> Input data
+-------+

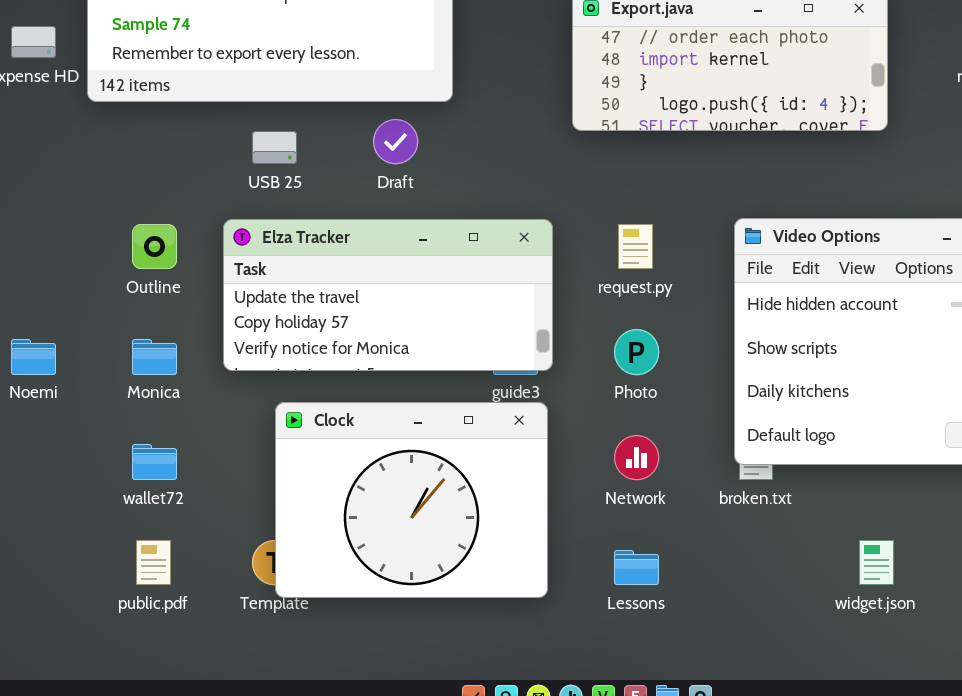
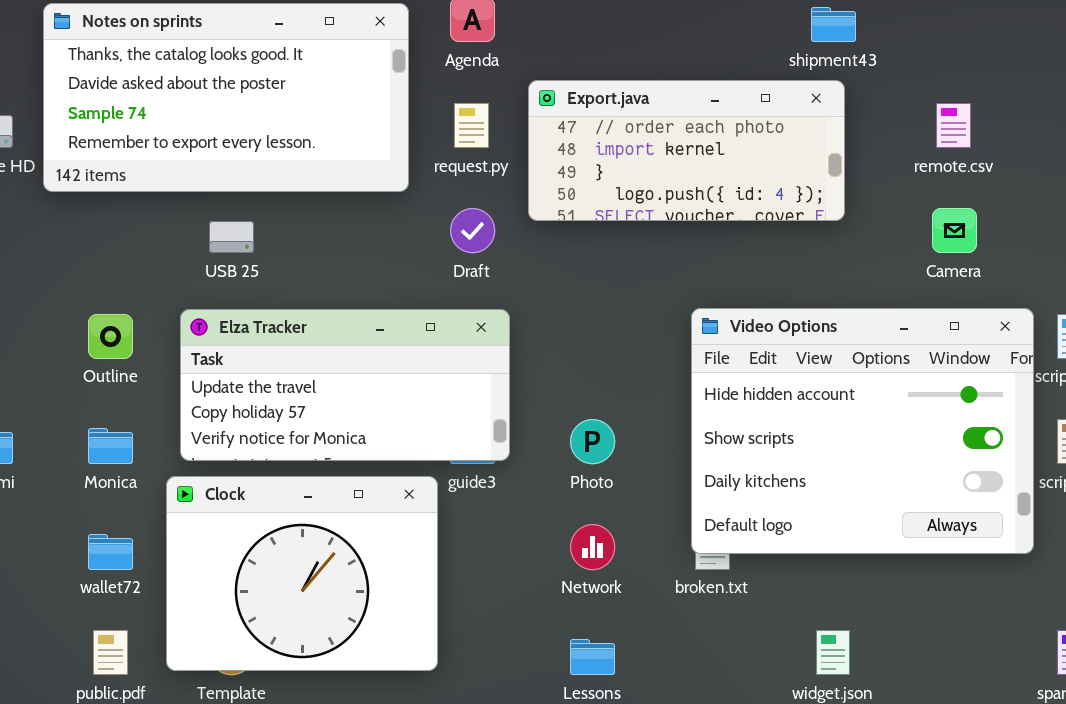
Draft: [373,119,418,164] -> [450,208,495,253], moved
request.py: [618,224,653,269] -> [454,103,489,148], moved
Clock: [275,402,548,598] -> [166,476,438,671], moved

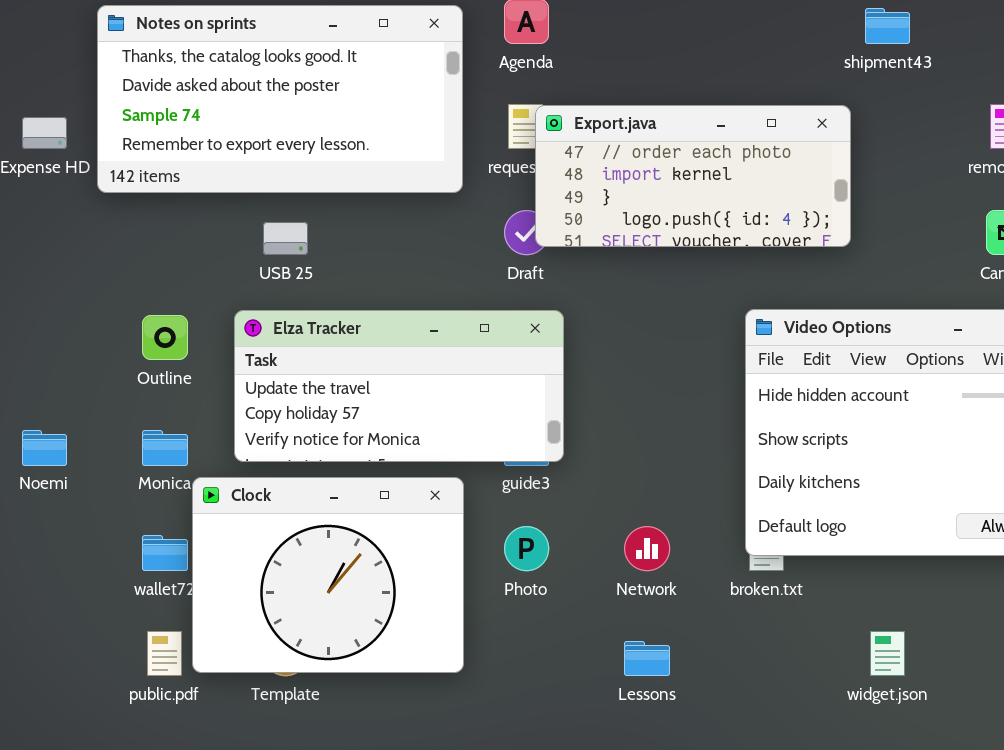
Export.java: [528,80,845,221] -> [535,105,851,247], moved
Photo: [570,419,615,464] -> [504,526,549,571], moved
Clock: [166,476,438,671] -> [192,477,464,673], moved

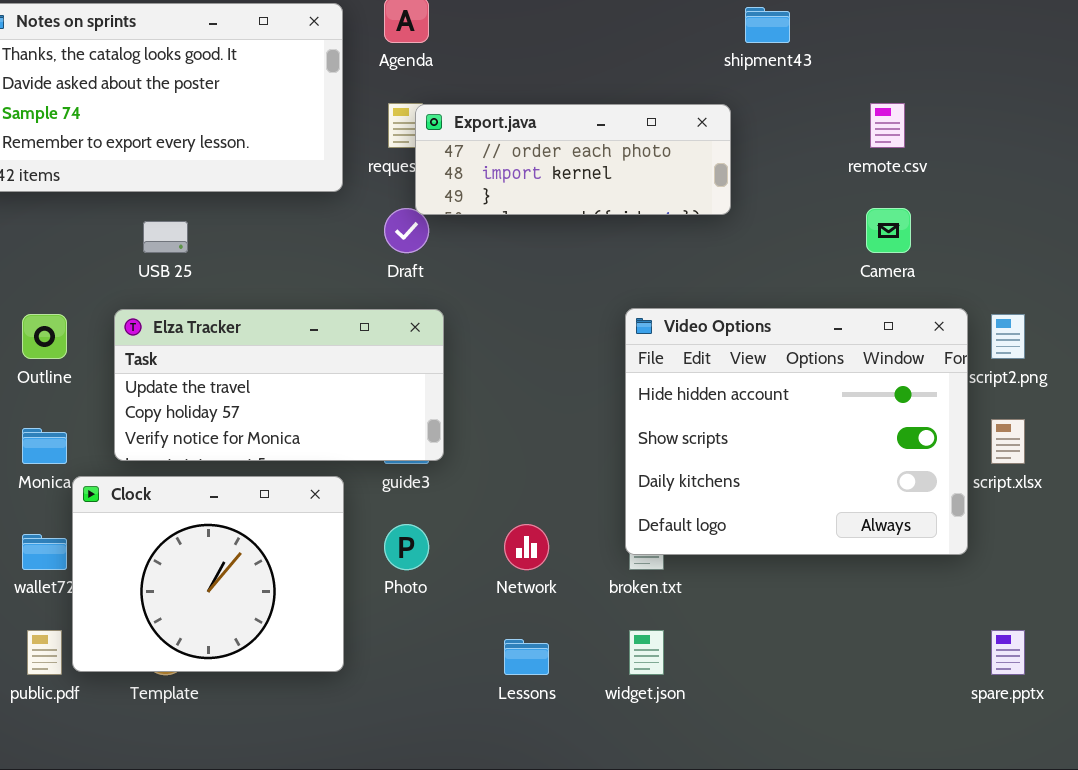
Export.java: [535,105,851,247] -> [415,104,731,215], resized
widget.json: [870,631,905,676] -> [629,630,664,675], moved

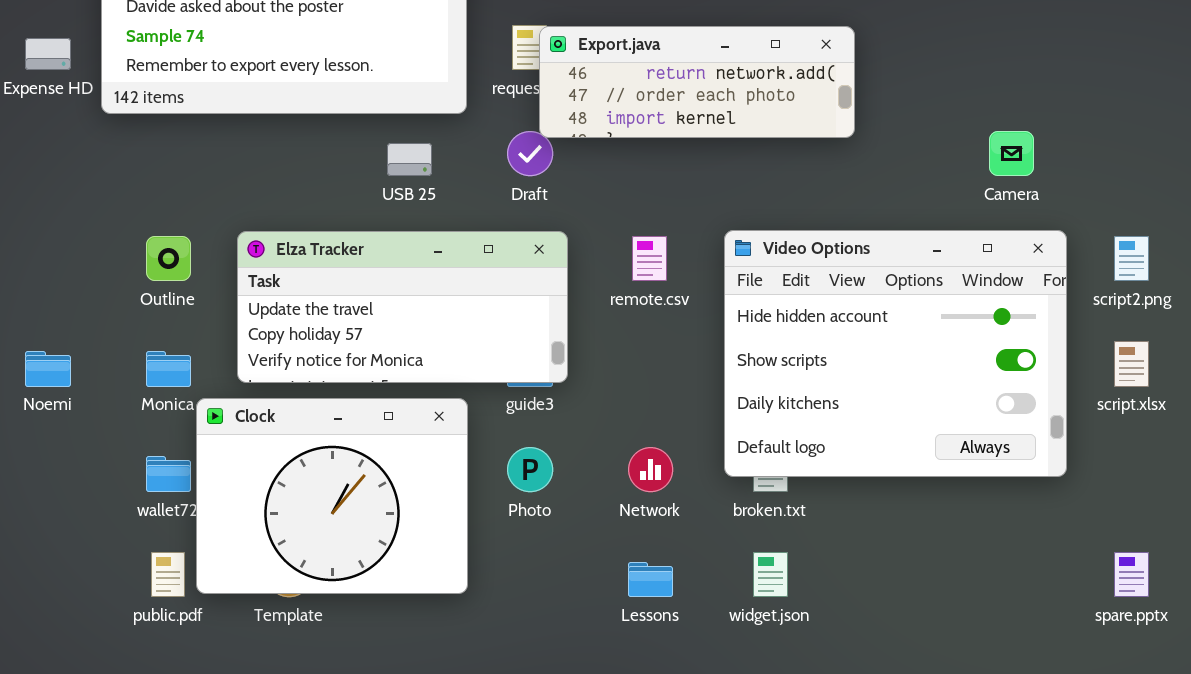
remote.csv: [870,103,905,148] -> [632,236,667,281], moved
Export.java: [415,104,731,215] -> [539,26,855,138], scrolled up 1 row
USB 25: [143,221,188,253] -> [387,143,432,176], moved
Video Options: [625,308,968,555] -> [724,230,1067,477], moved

+-------+

> Your instructions
Make an exact copy of all the material, but keep the pictures out of it.

> Solved problem
Draft: [373,119,418,164] -> [450,208,495,253], moved
request.py: [618,224,653,269] -> [454,103,489,148], moved
Clock: [275,402,548,598] -> [166,476,438,671], moved

Export.java: [528,80,845,221] -> [535,105,851,247], moved
Photo: [570,419,615,464] -> [504,526,549,571], moved
Clock: [166,476,438,671] -> [192,477,464,673], moved

Export.java: [535,105,851,247] -> [415,104,731,215], resized
widget.json: [870,631,905,676] -> [629,630,664,675], moved

remote.csv: [870,103,905,148] -> [632,236,667,281], moved
Export.java: [415,104,731,215] -> [539,26,855,138], scrolled up 1 row
USB 25: [143,221,188,253] -> [387,143,432,176], moved
Video Options: [625,308,968,555] -> [724,230,1067,477], moved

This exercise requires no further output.